Output exactly the lines from the one holding "op=move; was=zanahoria (blanco);" through the final line of the entries.

START Provided records

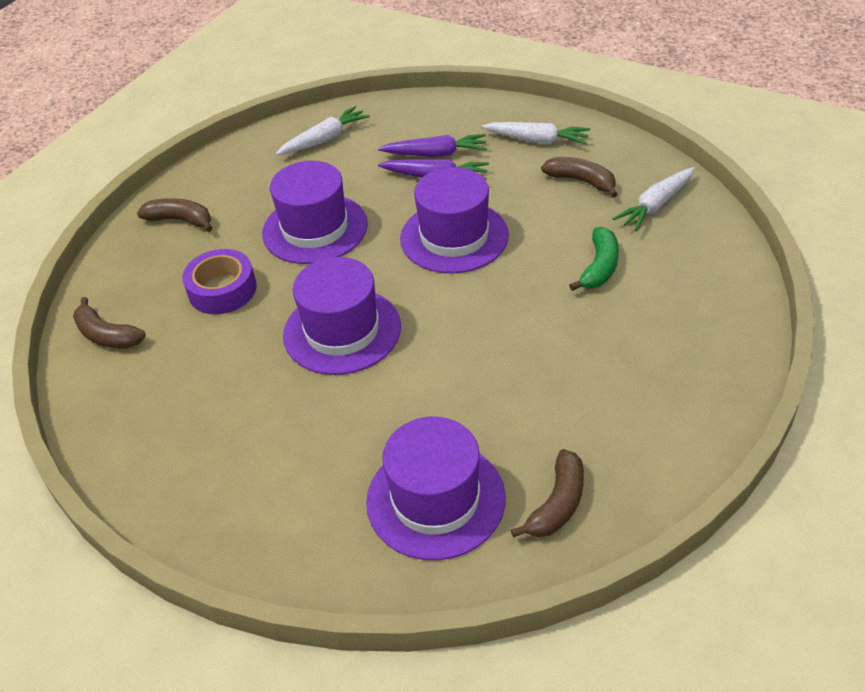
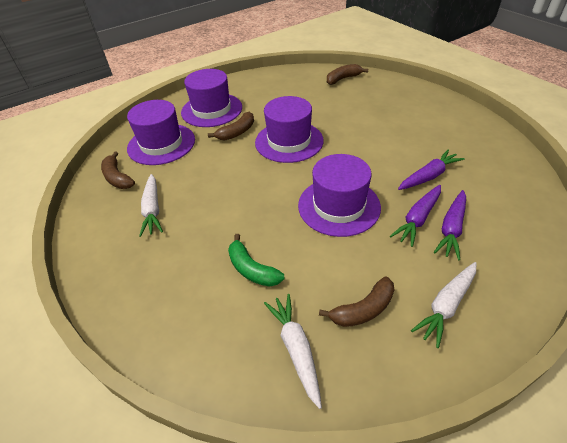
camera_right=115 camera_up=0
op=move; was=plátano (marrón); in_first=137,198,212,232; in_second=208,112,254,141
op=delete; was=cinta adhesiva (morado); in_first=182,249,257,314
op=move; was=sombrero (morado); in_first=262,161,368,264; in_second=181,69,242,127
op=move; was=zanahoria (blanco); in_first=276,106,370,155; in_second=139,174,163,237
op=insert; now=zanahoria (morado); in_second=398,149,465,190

END Provided records

## Result of the task
op=move; was=zanahoria (blanco); in_first=276,106,370,155; in_second=139,174,163,237
op=insert; now=zanahoria (morado); in_second=398,149,465,190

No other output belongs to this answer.